== Input records ==
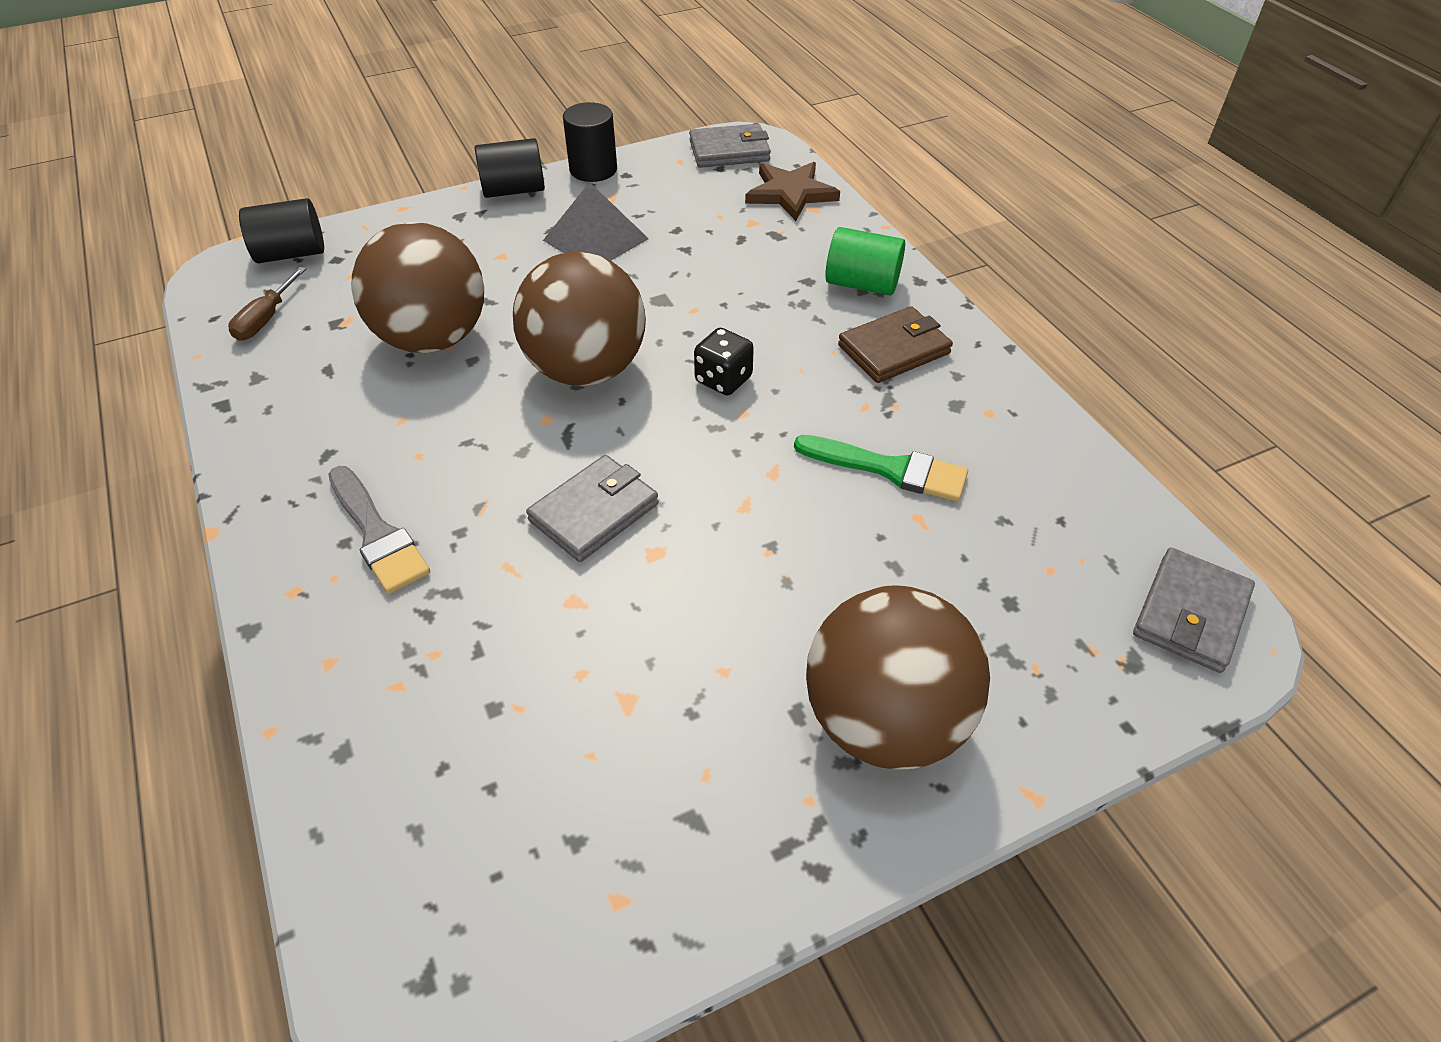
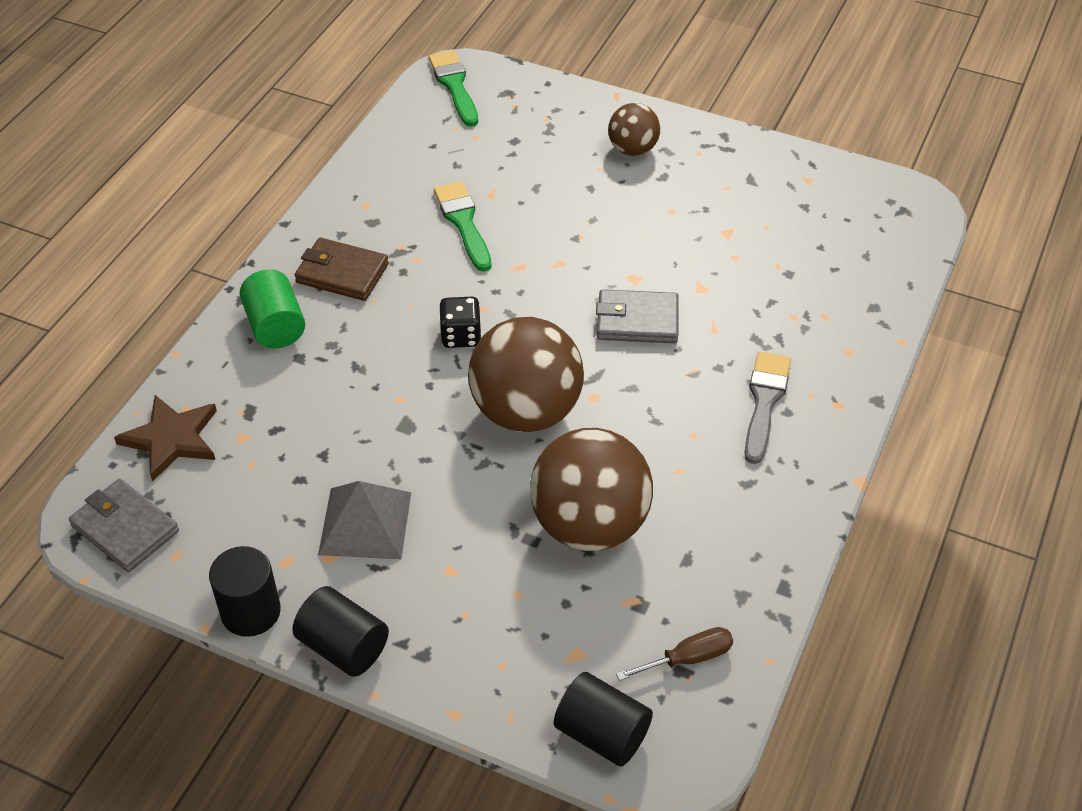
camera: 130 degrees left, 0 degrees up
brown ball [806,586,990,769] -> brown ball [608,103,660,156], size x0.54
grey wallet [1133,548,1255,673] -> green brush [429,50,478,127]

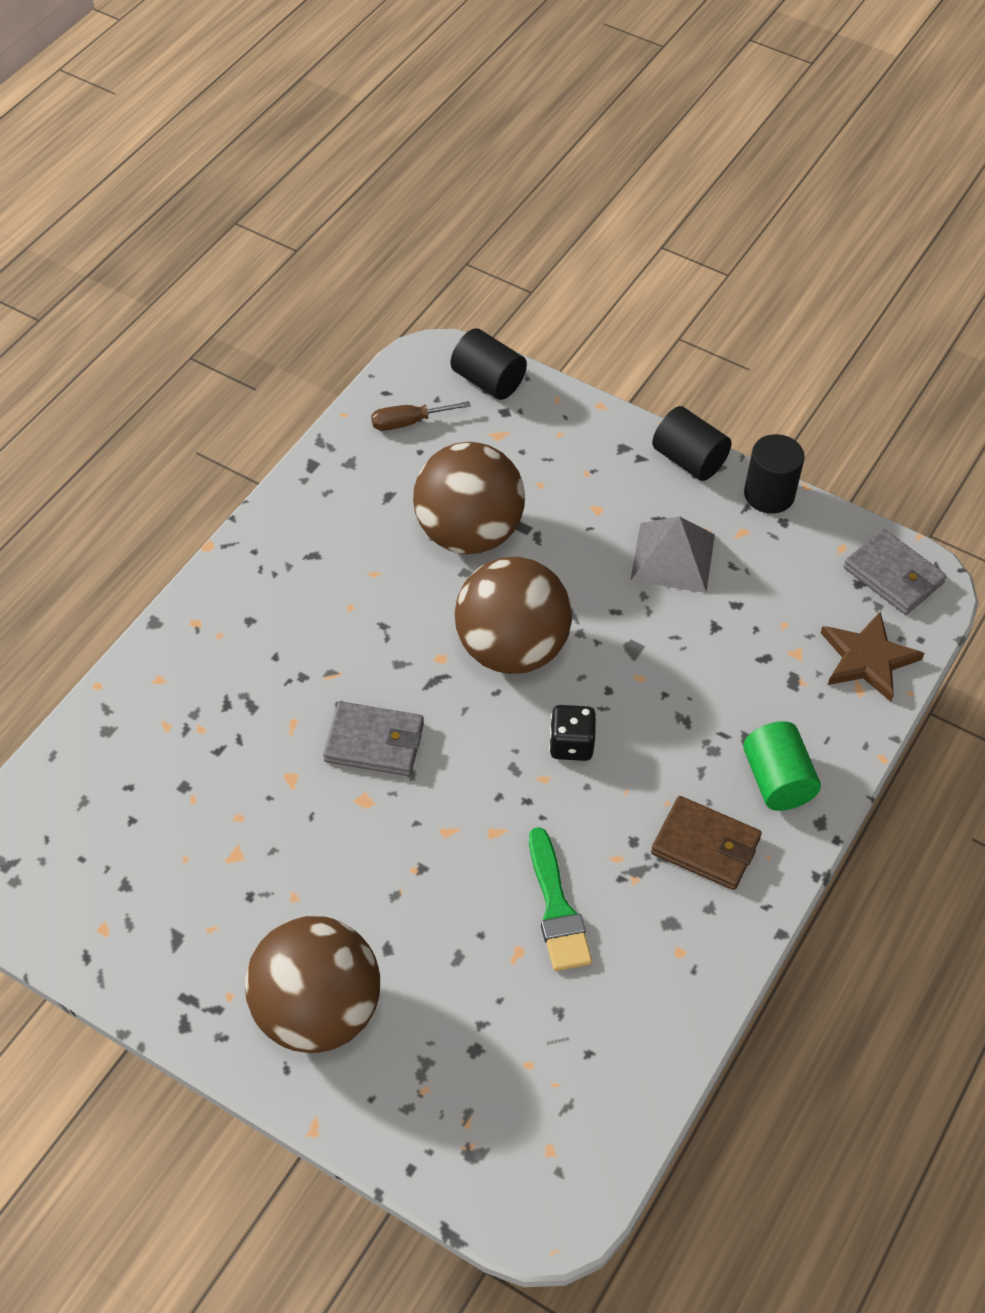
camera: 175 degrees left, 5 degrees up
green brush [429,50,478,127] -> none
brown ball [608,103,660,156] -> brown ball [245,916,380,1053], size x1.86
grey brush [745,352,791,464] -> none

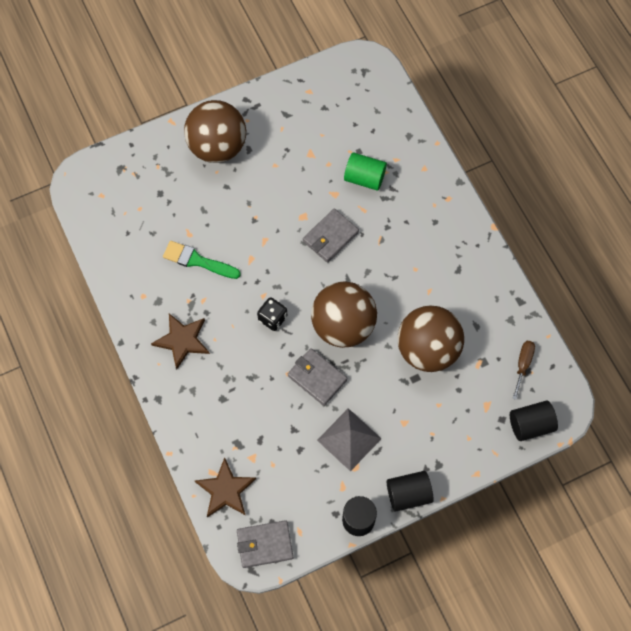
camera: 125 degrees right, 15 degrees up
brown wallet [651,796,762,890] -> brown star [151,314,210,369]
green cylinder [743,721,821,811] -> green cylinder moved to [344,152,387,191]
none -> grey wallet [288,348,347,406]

== Task item ==
All that should be printed is the lines from the one containing "green brush [429,50,478,127] -> none" through the last line of the material above, both ends included, exactly as they stand; please skip the pictures.

== Task output ==
green brush [429,50,478,127] -> none
brown ball [608,103,660,156] -> brown ball [245,916,380,1053], size x1.86
grey brush [745,352,791,464] -> none

camera: 125 degrees right, 15 degrees up
brown wallet [651,796,762,890] -> brown star [151,314,210,369]
green cylinder [743,721,821,811] -> green cylinder moved to [344,152,387,191]
none -> grey wallet [288,348,347,406]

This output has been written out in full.